Work request: Show, from the records below, all lines that contain the word "VCTRL".

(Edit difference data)

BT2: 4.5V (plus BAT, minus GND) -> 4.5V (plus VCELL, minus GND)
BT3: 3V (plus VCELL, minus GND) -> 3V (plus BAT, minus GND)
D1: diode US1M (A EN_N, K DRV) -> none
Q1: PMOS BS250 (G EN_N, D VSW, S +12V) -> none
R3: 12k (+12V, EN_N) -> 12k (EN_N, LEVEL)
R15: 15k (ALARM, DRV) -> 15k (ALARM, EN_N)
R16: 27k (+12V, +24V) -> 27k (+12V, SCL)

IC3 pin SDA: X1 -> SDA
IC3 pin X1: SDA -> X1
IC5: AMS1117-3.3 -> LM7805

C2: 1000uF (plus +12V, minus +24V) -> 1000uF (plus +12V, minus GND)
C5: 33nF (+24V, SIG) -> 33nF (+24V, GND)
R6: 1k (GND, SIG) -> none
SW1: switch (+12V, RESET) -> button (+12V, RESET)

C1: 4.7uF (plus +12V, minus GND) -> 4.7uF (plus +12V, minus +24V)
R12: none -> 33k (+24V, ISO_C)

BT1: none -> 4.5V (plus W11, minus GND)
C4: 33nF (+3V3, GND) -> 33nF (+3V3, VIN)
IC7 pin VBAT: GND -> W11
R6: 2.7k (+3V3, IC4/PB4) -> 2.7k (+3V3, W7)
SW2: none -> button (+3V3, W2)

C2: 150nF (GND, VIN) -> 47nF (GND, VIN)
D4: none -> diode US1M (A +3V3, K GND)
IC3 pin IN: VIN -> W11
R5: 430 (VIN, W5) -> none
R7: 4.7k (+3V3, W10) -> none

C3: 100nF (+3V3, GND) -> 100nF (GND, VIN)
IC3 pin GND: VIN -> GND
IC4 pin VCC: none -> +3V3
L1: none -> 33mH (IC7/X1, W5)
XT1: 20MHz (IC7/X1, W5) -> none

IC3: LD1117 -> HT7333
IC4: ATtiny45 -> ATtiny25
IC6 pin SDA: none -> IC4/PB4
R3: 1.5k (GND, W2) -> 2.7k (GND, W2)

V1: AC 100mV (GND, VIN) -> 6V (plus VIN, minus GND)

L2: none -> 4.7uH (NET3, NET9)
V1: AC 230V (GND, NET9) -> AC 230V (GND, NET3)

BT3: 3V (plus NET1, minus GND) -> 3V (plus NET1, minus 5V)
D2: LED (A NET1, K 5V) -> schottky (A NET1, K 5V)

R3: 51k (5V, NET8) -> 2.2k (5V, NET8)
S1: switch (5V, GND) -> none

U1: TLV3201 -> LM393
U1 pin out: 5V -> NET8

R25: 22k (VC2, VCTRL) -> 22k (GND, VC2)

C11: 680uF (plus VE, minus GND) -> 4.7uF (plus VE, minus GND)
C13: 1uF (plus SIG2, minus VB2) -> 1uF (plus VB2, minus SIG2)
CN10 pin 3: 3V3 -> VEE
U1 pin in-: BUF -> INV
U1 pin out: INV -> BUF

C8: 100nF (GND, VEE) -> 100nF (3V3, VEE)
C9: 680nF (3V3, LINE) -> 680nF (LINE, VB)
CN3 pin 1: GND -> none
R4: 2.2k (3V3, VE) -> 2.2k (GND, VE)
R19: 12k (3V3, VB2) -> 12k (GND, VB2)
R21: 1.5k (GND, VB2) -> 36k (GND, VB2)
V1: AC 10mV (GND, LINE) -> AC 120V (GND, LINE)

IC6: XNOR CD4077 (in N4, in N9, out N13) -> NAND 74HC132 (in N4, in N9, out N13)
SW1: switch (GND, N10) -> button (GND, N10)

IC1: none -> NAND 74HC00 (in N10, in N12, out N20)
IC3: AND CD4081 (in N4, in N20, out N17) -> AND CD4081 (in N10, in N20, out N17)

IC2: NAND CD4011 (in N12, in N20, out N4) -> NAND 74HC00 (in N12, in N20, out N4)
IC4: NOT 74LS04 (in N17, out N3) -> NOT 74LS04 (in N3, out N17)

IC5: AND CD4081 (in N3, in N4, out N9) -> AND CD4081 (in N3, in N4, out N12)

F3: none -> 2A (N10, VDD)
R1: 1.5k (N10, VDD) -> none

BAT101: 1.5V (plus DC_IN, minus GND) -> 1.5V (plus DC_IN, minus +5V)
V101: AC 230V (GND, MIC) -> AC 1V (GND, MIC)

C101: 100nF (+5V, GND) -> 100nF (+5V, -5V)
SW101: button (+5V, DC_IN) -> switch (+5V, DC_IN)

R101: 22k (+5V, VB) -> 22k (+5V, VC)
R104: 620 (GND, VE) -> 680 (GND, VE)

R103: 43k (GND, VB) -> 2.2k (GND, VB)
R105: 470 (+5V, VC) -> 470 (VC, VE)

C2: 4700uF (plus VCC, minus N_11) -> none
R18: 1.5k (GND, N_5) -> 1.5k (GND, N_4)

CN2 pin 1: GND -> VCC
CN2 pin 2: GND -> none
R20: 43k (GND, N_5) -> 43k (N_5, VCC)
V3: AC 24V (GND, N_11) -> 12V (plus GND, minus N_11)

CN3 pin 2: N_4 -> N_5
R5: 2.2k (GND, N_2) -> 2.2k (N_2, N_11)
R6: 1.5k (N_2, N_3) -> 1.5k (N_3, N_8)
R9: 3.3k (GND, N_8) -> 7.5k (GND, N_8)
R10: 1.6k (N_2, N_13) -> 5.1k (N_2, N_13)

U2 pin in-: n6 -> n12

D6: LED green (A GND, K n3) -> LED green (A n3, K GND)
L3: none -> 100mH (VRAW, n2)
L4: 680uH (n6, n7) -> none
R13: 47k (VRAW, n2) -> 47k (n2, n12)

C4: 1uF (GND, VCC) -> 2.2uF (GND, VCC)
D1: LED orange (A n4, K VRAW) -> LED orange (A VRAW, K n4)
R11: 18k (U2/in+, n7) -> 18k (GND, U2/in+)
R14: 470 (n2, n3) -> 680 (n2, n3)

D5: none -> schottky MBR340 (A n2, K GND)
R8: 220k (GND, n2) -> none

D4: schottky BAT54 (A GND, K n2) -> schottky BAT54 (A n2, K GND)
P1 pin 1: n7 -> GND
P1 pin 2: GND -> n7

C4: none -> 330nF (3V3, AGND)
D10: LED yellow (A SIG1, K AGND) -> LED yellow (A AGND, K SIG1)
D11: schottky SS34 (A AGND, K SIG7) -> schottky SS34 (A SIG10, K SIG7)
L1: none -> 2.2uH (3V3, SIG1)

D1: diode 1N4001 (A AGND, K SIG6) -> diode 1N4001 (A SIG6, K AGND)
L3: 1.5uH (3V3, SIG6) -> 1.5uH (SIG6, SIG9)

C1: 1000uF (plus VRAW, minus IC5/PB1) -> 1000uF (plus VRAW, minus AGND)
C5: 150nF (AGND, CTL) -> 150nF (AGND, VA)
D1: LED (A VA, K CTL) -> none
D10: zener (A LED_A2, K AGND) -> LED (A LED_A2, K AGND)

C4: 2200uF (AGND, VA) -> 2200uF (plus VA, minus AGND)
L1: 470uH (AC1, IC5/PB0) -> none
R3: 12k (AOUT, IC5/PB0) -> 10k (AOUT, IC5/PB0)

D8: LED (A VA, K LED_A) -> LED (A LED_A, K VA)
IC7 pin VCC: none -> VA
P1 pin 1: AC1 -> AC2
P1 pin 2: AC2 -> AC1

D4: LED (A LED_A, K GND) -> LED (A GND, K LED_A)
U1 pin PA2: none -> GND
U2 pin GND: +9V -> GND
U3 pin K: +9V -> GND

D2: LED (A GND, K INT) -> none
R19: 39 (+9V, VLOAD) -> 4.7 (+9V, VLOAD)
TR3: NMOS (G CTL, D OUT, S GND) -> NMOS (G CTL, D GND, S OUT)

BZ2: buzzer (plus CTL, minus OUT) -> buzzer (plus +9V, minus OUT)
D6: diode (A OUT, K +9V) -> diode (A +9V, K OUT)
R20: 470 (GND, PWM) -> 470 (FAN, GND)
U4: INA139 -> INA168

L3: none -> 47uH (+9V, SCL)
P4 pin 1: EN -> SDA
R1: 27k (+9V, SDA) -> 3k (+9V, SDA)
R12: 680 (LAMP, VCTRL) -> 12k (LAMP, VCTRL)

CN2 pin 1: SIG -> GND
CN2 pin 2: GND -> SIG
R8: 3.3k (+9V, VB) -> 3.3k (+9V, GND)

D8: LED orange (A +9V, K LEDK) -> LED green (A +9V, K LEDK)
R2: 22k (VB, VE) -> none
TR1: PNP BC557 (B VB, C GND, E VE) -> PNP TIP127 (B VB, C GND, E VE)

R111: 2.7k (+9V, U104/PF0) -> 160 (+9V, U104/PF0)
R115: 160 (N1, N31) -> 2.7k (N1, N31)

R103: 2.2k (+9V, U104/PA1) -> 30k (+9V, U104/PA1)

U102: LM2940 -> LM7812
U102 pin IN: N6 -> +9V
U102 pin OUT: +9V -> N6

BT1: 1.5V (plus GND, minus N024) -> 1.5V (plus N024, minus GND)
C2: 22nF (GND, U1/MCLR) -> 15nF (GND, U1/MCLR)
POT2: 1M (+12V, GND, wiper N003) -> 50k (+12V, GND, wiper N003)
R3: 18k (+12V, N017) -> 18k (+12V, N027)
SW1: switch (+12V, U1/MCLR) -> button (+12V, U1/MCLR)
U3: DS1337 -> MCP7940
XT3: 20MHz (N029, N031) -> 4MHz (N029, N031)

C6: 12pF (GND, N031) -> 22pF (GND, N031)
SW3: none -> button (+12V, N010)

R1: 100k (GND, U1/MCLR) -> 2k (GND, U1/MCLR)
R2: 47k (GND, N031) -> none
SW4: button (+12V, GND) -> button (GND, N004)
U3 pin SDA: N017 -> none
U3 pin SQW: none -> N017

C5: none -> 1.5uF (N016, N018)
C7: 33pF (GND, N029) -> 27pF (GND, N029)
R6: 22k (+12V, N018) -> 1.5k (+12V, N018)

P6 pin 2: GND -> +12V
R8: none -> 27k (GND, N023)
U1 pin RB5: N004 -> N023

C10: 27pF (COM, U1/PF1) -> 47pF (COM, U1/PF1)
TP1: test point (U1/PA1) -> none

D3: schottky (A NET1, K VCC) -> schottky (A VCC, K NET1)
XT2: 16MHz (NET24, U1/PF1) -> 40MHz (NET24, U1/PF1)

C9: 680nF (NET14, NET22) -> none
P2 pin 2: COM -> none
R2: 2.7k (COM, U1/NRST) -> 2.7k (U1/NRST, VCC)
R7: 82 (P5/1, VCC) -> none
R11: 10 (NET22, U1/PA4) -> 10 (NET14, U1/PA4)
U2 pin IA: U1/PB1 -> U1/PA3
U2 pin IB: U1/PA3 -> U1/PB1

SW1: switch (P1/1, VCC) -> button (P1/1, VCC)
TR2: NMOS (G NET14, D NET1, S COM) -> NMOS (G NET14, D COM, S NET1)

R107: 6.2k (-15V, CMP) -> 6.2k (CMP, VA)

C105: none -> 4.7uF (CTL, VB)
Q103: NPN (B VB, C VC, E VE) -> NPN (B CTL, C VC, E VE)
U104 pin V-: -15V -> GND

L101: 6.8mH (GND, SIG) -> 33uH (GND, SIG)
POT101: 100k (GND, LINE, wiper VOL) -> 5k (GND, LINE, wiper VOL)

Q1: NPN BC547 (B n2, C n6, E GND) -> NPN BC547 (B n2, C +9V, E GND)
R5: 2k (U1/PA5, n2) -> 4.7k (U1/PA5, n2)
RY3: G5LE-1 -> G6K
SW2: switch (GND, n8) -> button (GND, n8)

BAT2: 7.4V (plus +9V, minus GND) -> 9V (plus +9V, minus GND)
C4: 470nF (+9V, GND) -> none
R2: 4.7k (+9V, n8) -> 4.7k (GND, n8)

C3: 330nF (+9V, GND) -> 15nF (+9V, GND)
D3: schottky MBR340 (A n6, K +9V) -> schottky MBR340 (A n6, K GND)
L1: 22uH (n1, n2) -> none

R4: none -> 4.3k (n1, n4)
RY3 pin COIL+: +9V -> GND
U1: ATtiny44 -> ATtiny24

Finished exercise:
R25: 22k (VC2, VCTRL) -> 22k (GND, VC2)
R12: 680 (LAMP, VCTRL) -> 12k (LAMP, VCTRL)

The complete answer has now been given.